BEGIN DATA PROVIDED
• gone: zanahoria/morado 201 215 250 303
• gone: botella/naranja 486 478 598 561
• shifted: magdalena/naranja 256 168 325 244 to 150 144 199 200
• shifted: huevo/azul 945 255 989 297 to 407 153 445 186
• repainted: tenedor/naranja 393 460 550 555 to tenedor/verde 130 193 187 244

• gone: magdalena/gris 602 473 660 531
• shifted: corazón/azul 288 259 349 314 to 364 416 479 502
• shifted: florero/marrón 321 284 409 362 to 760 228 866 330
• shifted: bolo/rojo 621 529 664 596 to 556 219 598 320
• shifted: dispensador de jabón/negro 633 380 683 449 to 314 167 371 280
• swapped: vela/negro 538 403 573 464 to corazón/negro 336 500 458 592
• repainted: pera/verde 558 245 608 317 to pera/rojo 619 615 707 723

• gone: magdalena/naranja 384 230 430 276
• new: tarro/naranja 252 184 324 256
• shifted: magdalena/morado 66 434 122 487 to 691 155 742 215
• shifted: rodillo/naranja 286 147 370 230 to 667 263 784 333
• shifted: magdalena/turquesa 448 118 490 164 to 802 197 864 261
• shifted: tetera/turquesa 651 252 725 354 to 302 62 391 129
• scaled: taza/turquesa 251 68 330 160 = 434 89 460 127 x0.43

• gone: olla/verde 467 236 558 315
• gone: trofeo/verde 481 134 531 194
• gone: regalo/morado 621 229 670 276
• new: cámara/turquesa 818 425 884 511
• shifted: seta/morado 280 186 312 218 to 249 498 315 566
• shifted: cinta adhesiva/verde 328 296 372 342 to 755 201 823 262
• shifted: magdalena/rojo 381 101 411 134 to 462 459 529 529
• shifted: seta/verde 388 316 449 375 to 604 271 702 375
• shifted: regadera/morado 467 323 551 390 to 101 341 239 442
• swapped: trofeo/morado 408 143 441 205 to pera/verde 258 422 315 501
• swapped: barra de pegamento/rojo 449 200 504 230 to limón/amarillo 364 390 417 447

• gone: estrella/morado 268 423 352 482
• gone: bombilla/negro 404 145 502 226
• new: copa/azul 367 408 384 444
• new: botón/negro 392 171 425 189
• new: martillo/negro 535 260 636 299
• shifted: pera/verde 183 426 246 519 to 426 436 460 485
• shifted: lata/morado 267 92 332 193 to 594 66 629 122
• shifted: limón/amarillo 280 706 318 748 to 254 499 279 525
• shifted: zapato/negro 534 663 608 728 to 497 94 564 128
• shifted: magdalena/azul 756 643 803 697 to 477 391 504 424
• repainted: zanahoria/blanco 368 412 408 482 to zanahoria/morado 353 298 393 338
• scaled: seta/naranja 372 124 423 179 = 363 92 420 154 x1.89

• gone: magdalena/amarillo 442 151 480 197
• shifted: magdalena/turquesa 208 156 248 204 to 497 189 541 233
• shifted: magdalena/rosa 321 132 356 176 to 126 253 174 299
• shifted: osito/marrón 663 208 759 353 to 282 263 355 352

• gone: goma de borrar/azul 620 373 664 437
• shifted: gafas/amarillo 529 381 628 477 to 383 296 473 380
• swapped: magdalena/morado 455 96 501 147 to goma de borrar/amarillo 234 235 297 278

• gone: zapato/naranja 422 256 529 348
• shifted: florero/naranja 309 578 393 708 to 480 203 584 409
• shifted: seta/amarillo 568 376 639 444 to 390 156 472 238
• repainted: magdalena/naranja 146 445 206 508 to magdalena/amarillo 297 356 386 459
END DATA PROVIDED
WHAT IS EXPECTED
Give the lines again, exactly as they stand, from the beginning of the data through the line with "153 445 186".

RESULT OF THIS TASK
• gone: zanahoria/morado 201 215 250 303
• gone: botella/naranja 486 478 598 561
• shifted: magdalena/naranja 256 168 325 244 to 150 144 199 200
• shifted: huevo/azul 945 255 989 297 to 407 153 445 186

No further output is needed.